* EXERCISE *
Make an exact copy of the listing below. Pictures stay out of it.

---------- TASK INPUT ----------

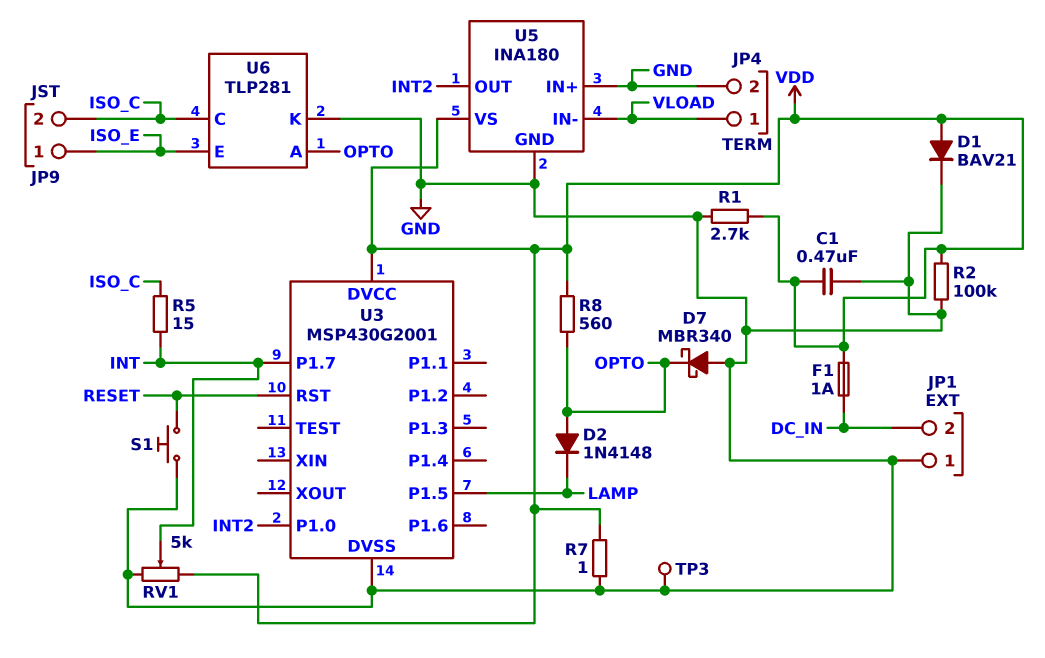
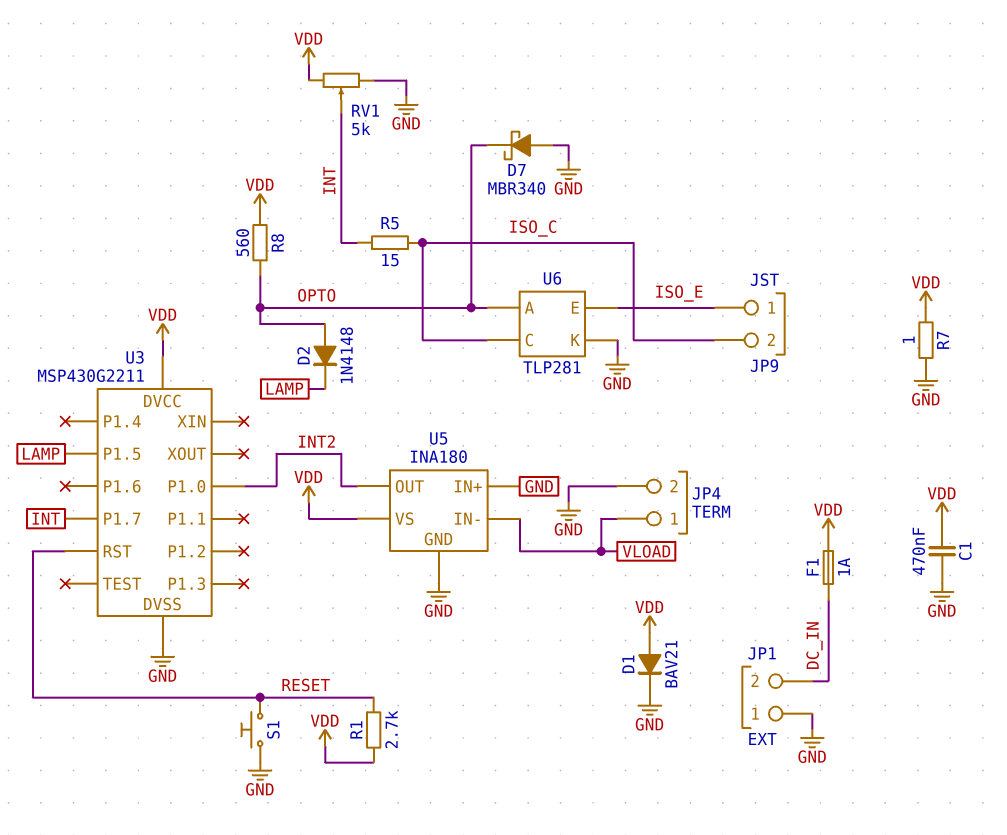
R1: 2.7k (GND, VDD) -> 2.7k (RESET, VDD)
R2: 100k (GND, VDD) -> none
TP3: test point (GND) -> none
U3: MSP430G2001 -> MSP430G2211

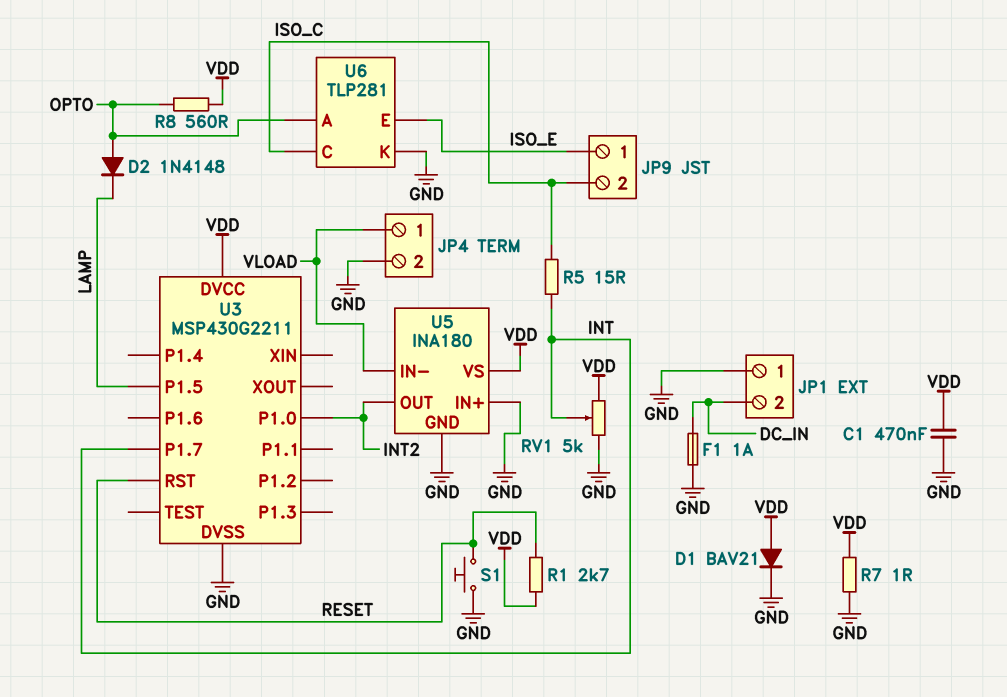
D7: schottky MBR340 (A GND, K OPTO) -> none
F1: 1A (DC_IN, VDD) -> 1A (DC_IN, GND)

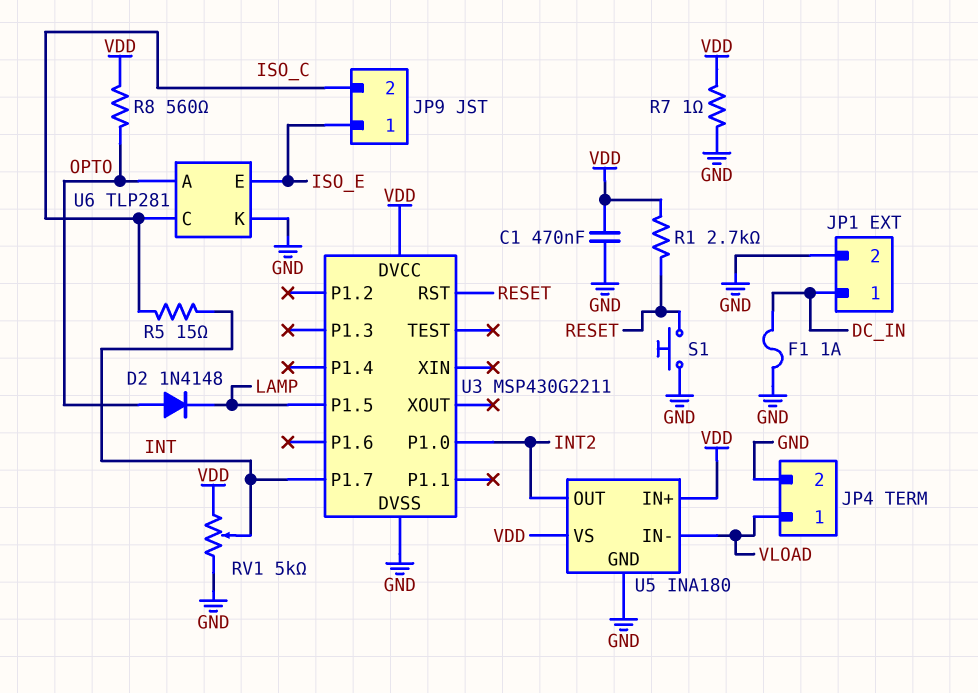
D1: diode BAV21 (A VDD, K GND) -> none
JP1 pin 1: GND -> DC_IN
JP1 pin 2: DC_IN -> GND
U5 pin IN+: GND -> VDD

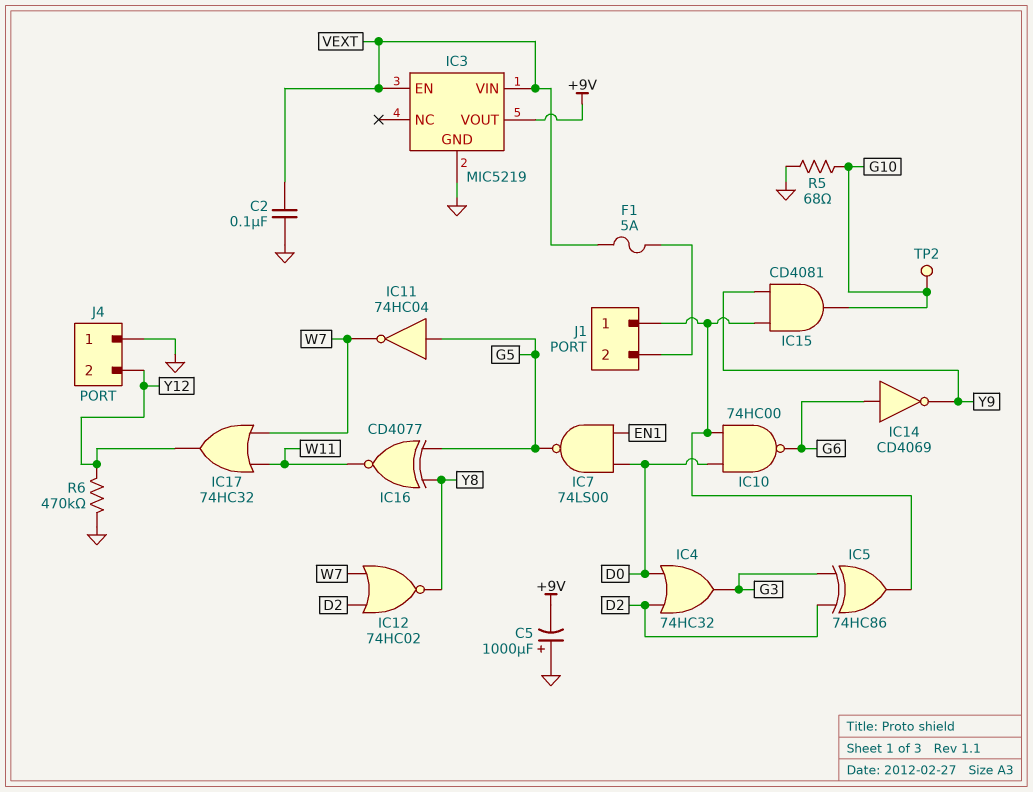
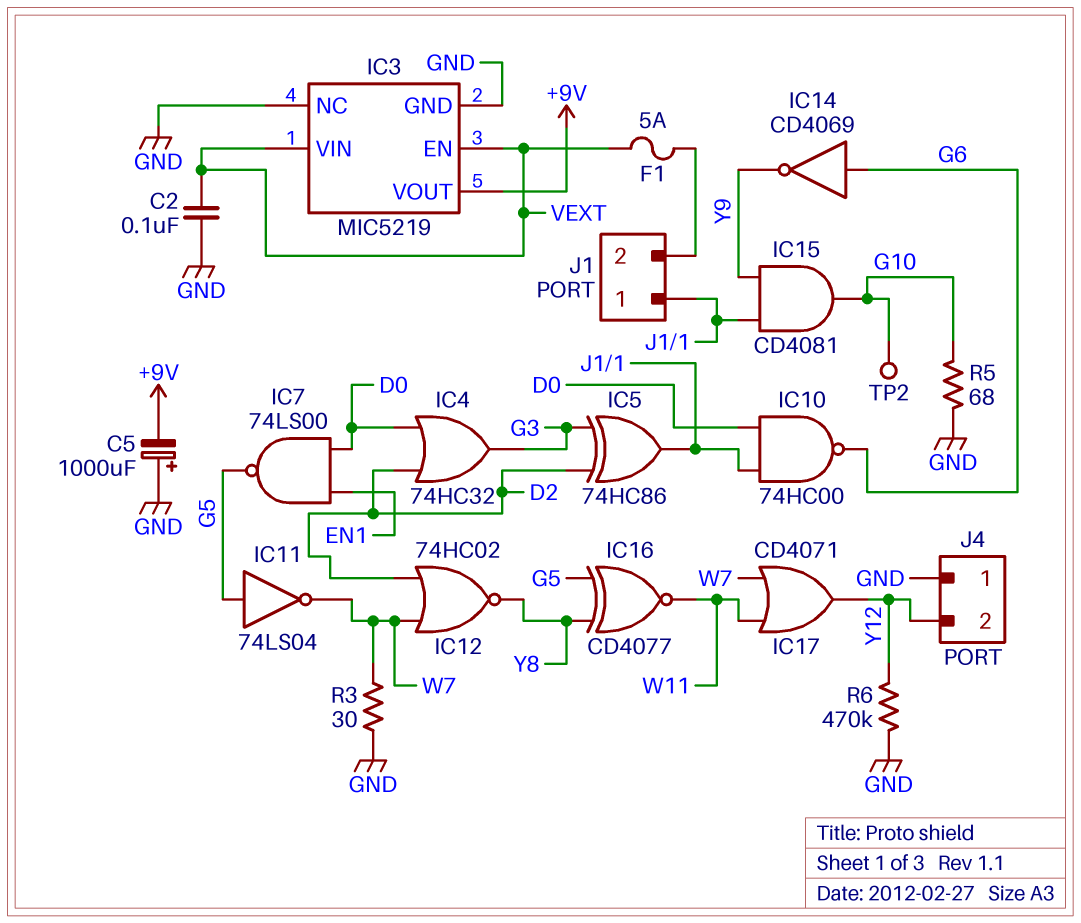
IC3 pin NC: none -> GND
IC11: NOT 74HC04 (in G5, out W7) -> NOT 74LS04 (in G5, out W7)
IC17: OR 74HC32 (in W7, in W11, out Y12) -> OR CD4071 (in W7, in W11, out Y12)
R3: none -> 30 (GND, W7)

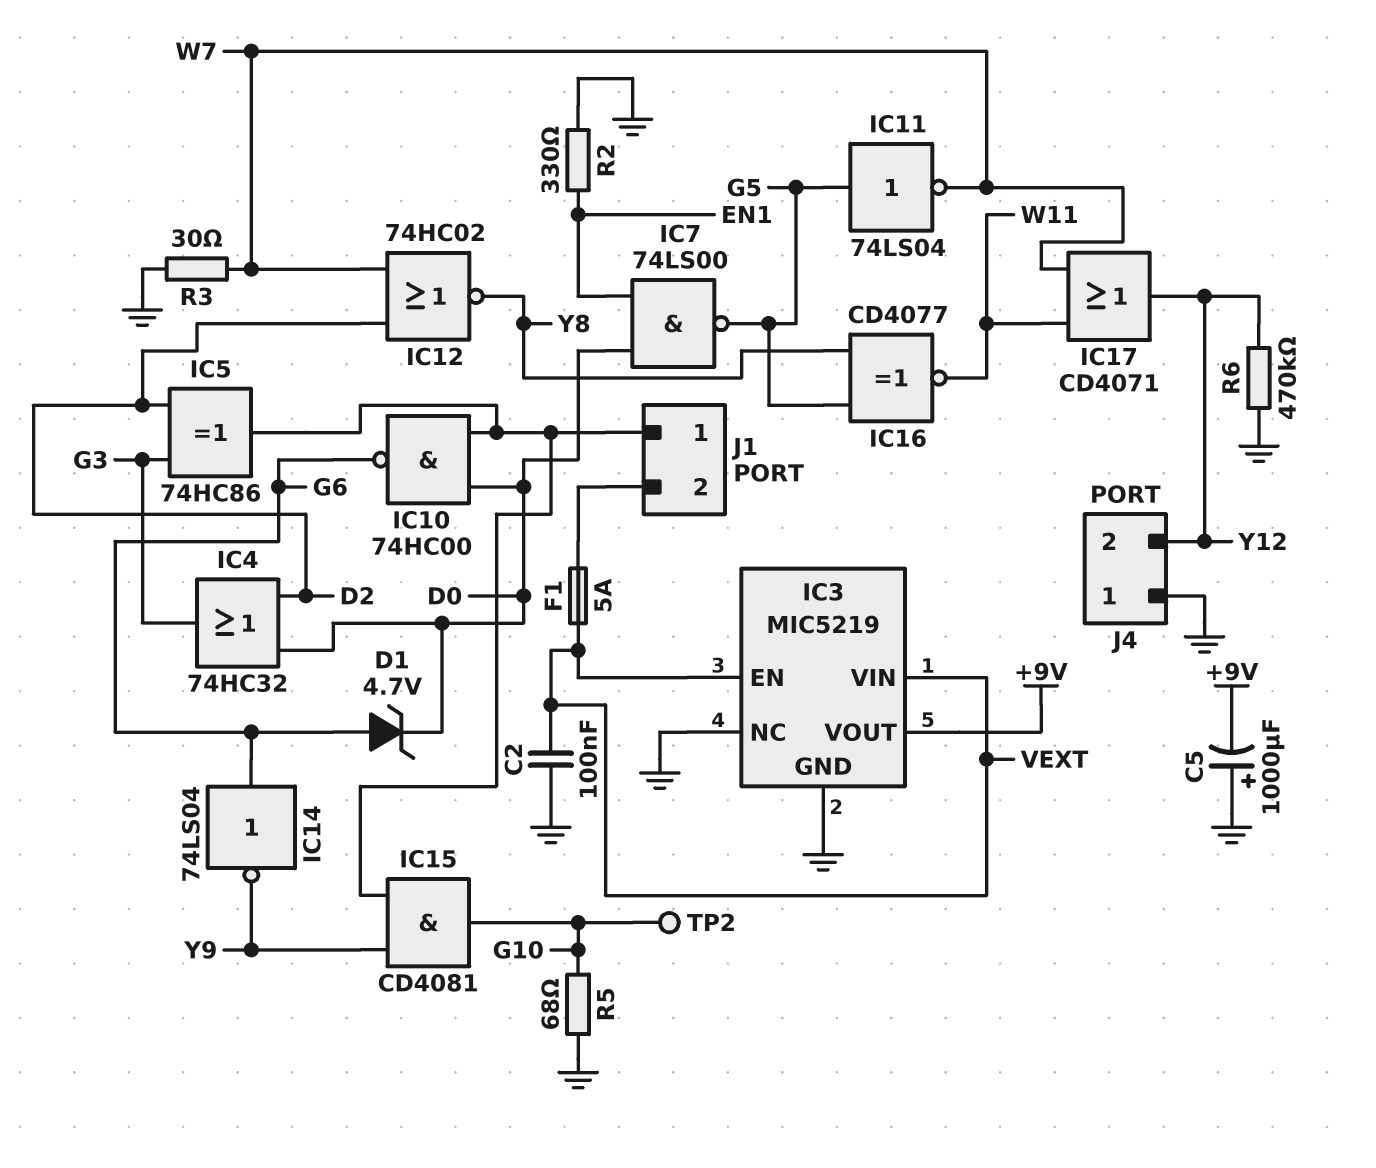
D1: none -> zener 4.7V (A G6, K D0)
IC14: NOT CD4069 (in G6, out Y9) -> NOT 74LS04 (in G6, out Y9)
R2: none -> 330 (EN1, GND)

----------

* SOLUTION *
R1: 2.7k (GND, VDD) -> 2.7k (RESET, VDD)
R2: 100k (GND, VDD) -> none
TP3: test point (GND) -> none
U3: MSP430G2001 -> MSP430G2211

D7: schottky MBR340 (A GND, K OPTO) -> none
F1: 1A (DC_IN, VDD) -> 1A (DC_IN, GND)

D1: diode BAV21 (A VDD, K GND) -> none
JP1 pin 1: GND -> DC_IN
JP1 pin 2: DC_IN -> GND
U5 pin IN+: GND -> VDD

IC3 pin NC: none -> GND
IC11: NOT 74HC04 (in G5, out W7) -> NOT 74LS04 (in G5, out W7)
IC17: OR 74HC32 (in W7, in W11, out Y12) -> OR CD4071 (in W7, in W11, out Y12)
R3: none -> 30 (GND, W7)

D1: none -> zener 4.7V (A G6, K D0)
IC14: NOT CD4069 (in G6, out Y9) -> NOT 74LS04 (in G6, out Y9)
R2: none -> 330 (EN1, GND)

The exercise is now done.